### Activity
For the data below, restate word for word only the lines from the line containing "school desk: (121, 269)" through the line containing "plant: (110, 504) -> (342, 839), moved", both ends included.

*** Provided records Section Begins ***

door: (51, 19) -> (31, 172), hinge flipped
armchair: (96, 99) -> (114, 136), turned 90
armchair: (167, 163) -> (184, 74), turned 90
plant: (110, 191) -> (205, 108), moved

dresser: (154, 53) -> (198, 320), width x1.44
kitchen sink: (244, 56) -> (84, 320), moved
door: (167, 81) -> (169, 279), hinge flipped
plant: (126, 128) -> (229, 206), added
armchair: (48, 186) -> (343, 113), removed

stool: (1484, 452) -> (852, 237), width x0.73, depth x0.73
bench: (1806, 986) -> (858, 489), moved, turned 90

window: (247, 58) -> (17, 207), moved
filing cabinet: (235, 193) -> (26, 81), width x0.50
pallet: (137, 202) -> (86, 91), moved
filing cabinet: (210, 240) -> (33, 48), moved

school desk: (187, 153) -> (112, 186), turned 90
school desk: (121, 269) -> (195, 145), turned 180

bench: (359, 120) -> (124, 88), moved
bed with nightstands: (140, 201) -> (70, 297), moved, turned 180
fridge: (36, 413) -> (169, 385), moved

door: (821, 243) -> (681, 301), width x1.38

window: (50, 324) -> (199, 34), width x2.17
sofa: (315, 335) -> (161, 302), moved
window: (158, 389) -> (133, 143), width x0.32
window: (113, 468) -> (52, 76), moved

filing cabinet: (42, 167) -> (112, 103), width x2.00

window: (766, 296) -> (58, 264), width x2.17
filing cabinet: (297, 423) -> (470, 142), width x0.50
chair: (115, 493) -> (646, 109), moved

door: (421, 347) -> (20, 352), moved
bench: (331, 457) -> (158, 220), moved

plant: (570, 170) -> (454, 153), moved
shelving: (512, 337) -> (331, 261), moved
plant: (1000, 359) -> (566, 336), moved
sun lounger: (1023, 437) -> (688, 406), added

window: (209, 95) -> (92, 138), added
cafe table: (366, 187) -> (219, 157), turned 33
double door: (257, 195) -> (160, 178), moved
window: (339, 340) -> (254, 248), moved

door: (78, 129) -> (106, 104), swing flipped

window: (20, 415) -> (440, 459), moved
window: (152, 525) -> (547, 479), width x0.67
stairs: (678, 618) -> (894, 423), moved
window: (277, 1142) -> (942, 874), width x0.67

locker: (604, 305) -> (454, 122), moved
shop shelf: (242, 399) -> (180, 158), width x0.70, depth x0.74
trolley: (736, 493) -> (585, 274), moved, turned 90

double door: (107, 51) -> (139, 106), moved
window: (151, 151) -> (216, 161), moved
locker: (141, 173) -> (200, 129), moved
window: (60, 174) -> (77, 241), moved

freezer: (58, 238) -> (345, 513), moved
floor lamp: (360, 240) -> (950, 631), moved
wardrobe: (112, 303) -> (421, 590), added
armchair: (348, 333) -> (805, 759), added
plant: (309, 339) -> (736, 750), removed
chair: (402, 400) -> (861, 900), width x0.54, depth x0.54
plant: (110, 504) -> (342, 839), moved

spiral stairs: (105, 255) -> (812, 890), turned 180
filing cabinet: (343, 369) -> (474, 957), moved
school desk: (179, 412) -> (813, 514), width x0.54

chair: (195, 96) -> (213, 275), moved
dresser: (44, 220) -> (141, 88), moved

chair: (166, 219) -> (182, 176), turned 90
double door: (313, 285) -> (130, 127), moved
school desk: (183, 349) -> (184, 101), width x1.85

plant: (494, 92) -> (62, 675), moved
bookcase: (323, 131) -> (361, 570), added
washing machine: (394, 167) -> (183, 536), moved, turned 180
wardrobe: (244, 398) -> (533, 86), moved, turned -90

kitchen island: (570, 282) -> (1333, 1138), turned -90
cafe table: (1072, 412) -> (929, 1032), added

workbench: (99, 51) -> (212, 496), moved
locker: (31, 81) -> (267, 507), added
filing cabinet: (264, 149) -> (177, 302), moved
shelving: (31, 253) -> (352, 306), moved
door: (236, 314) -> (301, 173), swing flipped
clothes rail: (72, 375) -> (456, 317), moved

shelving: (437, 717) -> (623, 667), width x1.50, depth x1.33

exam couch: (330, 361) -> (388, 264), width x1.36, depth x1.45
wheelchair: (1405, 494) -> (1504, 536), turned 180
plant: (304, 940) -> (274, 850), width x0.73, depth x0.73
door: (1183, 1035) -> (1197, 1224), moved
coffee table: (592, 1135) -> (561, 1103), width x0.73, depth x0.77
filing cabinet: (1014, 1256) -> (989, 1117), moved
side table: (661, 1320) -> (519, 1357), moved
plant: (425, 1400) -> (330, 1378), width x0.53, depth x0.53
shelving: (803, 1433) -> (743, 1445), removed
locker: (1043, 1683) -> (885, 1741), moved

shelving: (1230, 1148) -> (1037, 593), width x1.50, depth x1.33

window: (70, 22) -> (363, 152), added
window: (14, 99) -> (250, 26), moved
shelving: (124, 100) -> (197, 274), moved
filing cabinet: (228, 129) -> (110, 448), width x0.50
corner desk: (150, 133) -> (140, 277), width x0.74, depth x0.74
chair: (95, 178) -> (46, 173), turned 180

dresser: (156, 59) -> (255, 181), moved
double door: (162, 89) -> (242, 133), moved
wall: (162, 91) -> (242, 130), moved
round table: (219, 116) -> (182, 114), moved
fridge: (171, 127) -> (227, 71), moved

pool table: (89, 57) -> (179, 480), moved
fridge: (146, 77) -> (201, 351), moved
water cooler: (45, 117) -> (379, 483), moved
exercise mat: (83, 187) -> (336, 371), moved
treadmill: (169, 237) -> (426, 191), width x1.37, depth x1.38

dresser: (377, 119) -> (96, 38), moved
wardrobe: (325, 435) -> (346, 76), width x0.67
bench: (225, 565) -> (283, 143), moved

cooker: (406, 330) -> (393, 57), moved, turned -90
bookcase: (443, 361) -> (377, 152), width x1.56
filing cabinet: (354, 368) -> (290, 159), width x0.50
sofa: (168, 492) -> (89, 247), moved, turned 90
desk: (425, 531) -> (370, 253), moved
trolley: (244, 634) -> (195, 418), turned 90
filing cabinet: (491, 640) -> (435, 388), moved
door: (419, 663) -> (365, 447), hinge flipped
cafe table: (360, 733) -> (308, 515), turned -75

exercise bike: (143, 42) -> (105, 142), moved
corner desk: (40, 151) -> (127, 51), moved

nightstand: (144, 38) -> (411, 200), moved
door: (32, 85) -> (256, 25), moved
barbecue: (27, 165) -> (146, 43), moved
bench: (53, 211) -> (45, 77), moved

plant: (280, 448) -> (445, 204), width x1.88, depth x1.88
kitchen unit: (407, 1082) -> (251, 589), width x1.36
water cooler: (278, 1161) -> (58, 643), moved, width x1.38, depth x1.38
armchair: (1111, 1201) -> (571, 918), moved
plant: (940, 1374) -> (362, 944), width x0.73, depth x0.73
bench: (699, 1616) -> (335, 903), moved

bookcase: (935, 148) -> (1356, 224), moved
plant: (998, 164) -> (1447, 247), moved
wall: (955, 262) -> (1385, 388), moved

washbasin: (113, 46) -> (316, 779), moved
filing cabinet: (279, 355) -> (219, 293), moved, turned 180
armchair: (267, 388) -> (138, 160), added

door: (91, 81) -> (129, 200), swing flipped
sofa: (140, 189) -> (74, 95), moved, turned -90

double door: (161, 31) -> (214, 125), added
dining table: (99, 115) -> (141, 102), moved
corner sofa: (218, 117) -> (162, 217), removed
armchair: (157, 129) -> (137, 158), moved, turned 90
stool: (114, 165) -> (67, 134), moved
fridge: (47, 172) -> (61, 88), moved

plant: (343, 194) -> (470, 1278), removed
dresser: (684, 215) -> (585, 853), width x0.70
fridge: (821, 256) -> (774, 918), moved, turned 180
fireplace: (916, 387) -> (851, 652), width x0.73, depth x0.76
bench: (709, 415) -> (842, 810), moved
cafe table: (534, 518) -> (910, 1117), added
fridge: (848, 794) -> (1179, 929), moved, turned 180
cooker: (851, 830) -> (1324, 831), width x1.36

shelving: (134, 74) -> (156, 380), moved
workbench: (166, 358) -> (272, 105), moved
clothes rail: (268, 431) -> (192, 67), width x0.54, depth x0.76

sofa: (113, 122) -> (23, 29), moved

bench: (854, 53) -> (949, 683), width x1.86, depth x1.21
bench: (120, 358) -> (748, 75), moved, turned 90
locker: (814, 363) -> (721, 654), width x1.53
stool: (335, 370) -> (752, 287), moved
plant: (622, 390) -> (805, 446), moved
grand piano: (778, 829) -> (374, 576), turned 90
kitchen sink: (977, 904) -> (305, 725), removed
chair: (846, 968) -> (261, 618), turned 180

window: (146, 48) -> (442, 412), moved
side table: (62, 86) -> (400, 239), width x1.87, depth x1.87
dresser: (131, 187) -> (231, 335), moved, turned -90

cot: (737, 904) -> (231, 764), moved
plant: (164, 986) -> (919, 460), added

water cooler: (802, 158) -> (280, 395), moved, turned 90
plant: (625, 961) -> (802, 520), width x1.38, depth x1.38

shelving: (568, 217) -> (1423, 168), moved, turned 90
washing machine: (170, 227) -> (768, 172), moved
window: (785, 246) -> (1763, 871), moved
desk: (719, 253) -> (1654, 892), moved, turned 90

*** Provided records Section Ends ***

### Output of the task
school desk: (121, 269) -> (195, 145), turned 180

bench: (359, 120) -> (124, 88), moved
bed with nightstands: (140, 201) -> (70, 297), moved, turned 180
fridge: (36, 413) -> (169, 385), moved

door: (821, 243) -> (681, 301), width x1.38

window: (50, 324) -> (199, 34), width x2.17
sofa: (315, 335) -> (161, 302), moved
window: (158, 389) -> (133, 143), width x0.32
window: (113, 468) -> (52, 76), moved

filing cabinet: (42, 167) -> (112, 103), width x2.00

window: (766, 296) -> (58, 264), width x2.17
filing cabinet: (297, 423) -> (470, 142), width x0.50
chair: (115, 493) -> (646, 109), moved

door: (421, 347) -> (20, 352), moved
bench: (331, 457) -> (158, 220), moved

plant: (570, 170) -> (454, 153), moved
shelving: (512, 337) -> (331, 261), moved
plant: (1000, 359) -> (566, 336), moved
sun lounger: (1023, 437) -> (688, 406), added

window: (209, 95) -> (92, 138), added
cafe table: (366, 187) -> (219, 157), turned 33
double door: (257, 195) -> (160, 178), moved
window: (339, 340) -> (254, 248), moved

door: (78, 129) -> (106, 104), swing flipped

window: (20, 415) -> (440, 459), moved
window: (152, 525) -> (547, 479), width x0.67
stairs: (678, 618) -> (894, 423), moved
window: (277, 1142) -> (942, 874), width x0.67

locker: (604, 305) -> (454, 122), moved
shop shelf: (242, 399) -> (180, 158), width x0.70, depth x0.74
trolley: (736, 493) -> (585, 274), moved, turned 90

double door: (107, 51) -> (139, 106), moved
window: (151, 151) -> (216, 161), moved
locker: (141, 173) -> (200, 129), moved
window: (60, 174) -> (77, 241), moved

freezer: (58, 238) -> (345, 513), moved
floor lamp: (360, 240) -> (950, 631), moved
wardrobe: (112, 303) -> (421, 590), added
armchair: (348, 333) -> (805, 759), added
plant: (309, 339) -> (736, 750), removed
chair: (402, 400) -> (861, 900), width x0.54, depth x0.54
plant: (110, 504) -> (342, 839), moved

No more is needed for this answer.